** Opening SOURCE DATA block **

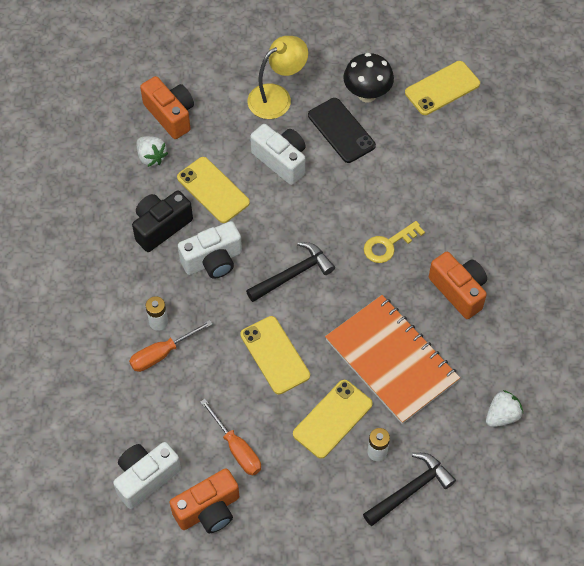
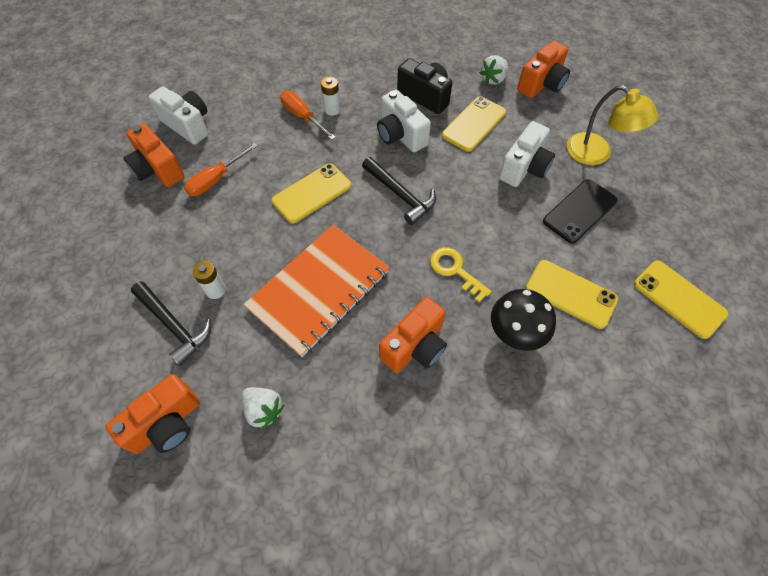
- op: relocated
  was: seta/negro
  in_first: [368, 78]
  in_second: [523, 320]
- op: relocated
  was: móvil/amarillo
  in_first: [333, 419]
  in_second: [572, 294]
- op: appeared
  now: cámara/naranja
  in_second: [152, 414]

** Closing SOURCE DATA block **

WORK TO BE COMPLETED: Images are not wanted in the copy. Please print the material above exactly.

TASK SOLUTION:
- op: relocated
  was: seta/negro
  in_first: [368, 78]
  in_second: [523, 320]
- op: relocated
  was: móvil/amarillo
  in_first: [333, 419]
  in_second: [572, 294]
- op: appeared
  now: cámara/naranja
  in_second: [152, 414]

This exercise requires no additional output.